# [INFORMATION PROVIDED]
··········
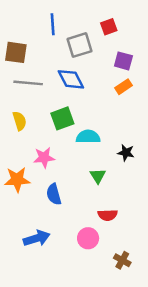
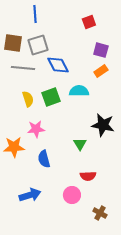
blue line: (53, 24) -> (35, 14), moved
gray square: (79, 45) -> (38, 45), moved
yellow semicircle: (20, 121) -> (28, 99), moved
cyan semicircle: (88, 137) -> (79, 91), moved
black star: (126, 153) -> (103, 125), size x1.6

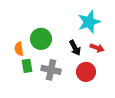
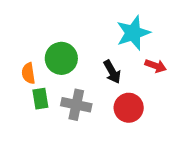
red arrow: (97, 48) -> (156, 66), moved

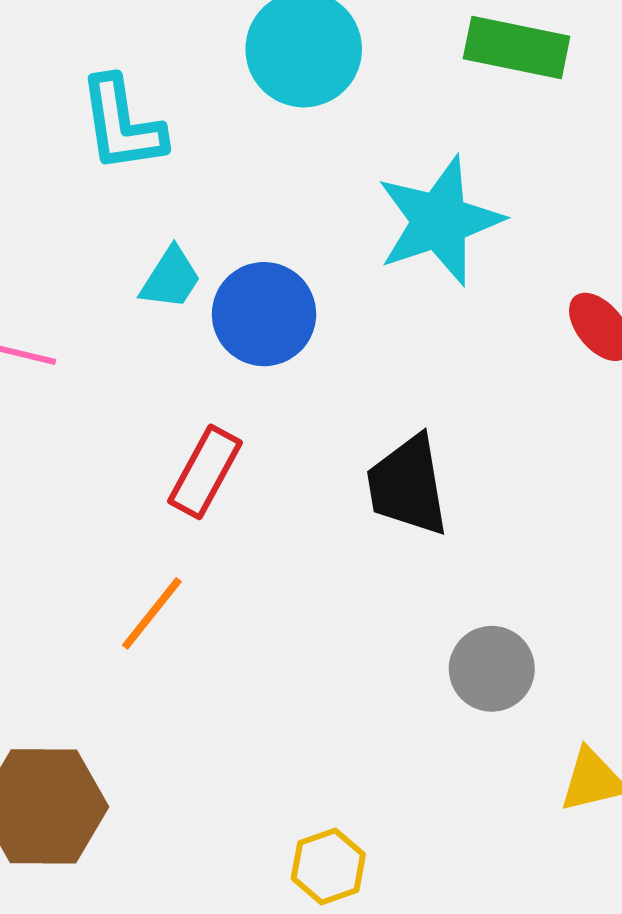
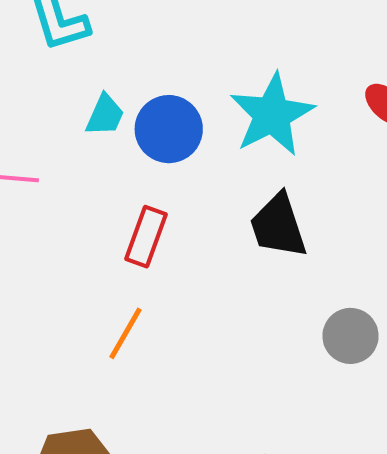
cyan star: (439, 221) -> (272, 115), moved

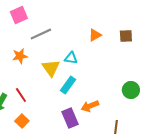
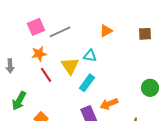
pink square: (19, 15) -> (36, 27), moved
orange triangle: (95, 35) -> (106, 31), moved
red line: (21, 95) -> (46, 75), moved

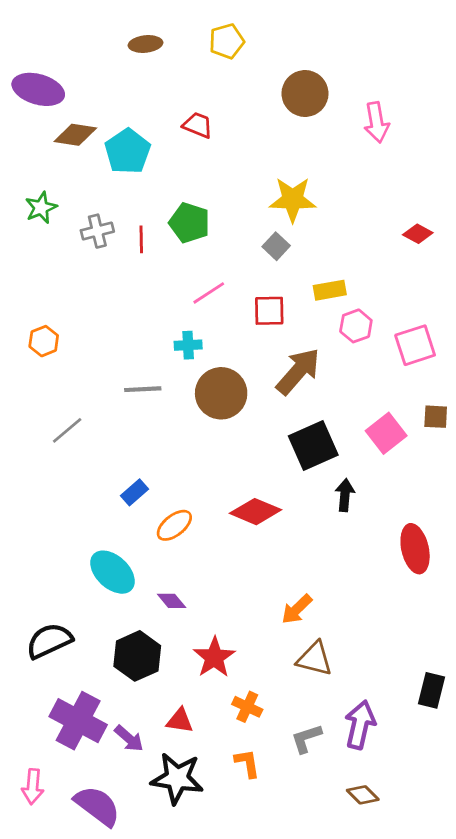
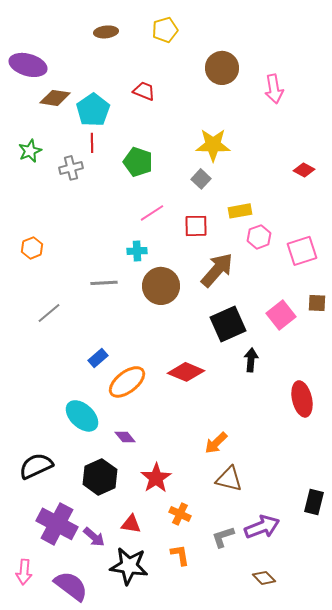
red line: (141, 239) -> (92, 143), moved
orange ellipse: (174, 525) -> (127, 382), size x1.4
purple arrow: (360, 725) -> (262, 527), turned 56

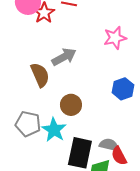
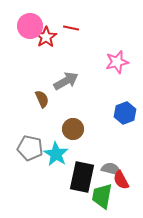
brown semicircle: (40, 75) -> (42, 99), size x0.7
··········
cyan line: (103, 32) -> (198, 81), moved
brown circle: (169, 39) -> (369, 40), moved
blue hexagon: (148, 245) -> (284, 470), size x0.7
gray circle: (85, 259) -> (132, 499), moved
··········
# [ASSIGNMENT]
From the listing above, repeat only the lines between the line containing "blue line: (53, 24) -> (35, 14), moved" and the line containing "brown semicircle: (40, 75)", those two included. Pictures are not part of the copy.

# [RESULT OF THIS TASK]
blue line: (53, 24) -> (35, 14), moved
gray square: (79, 45) -> (38, 45), moved
yellow semicircle: (20, 121) -> (28, 99), moved
cyan semicircle: (88, 137) -> (79, 91), moved
black star: (126, 153) -> (103, 125), size x1.6

red arrow: (97, 48) -> (156, 66), moved

cyan star: (439, 221) -> (272, 115), moved

pink square: (19, 15) -> (36, 27), moved
orange triangle: (95, 35) -> (106, 31), moved
red line: (21, 95) -> (46, 75), moved

red line: (141, 239) -> (92, 143), moved
orange ellipse: (174, 525) -> (127, 382), size x1.4
purple arrow: (360, 725) -> (262, 527), turned 56

brown semicircle: (40, 75) -> (42, 99), size x0.7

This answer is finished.